WHAT YOU WILL DO: Would you please output the lines of the data below from the one containing "RELAY2 pin IN2: 9 -> TX" to the end, exactly and with nothing added?

(Before-and-after change data)
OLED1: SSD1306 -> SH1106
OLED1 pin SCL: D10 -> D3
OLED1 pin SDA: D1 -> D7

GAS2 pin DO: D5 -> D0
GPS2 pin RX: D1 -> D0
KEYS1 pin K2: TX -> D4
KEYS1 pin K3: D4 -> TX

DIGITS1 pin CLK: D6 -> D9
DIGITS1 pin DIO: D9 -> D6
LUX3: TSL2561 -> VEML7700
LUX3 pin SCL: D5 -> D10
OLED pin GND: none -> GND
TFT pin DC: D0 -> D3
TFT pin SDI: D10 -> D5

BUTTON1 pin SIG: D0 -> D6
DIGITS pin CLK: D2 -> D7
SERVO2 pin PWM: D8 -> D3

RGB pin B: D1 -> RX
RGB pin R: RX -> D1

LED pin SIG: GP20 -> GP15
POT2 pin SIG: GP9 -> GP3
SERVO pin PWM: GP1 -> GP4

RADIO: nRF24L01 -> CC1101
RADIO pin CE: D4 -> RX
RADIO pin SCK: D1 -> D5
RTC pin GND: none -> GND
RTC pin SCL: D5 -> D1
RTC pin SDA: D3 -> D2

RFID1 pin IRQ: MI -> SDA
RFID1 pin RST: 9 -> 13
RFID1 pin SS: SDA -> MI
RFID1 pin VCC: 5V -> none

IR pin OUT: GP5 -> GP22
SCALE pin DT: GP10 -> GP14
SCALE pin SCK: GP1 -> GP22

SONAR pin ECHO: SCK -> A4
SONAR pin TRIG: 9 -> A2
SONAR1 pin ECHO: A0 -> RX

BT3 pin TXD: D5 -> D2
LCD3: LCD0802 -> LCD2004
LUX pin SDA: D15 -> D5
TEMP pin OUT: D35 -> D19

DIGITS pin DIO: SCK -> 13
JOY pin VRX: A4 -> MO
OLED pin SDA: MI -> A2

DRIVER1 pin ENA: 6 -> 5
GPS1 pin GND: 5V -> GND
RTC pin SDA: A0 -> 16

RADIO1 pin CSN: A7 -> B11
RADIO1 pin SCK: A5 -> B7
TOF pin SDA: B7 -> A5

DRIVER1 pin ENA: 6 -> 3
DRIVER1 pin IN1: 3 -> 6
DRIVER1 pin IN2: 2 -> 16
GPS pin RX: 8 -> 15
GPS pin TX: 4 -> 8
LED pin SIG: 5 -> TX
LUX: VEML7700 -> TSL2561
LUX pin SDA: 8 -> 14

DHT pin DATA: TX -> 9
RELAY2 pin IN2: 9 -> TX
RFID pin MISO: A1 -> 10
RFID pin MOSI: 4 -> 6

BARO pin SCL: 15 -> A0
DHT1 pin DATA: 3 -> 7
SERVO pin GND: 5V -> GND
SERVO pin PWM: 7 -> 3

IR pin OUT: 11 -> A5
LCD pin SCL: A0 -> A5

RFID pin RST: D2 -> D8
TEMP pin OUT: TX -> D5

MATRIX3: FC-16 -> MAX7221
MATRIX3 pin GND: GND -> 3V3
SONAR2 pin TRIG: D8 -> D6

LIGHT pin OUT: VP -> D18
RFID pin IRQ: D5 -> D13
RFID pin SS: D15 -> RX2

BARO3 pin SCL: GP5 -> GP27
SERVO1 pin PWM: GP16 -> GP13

TASK RESPONSE:
RELAY2 pin IN2: 9 -> TX
RFID pin MISO: A1 -> 10
RFID pin MOSI: 4 -> 6

BARO pin SCL: 15 -> A0
DHT1 pin DATA: 3 -> 7
SERVO pin GND: 5V -> GND
SERVO pin PWM: 7 -> 3

IR pin OUT: 11 -> A5
LCD pin SCL: A0 -> A5

RFID pin RST: D2 -> D8
TEMP pin OUT: TX -> D5

MATRIX3: FC-16 -> MAX7221
MATRIX3 pin GND: GND -> 3V3
SONAR2 pin TRIG: D8 -> D6

LIGHT pin OUT: VP -> D18
RFID pin IRQ: D5 -> D13
RFID pin SS: D15 -> RX2

BARO3 pin SCL: GP5 -> GP27
SERVO1 pin PWM: GP16 -> GP13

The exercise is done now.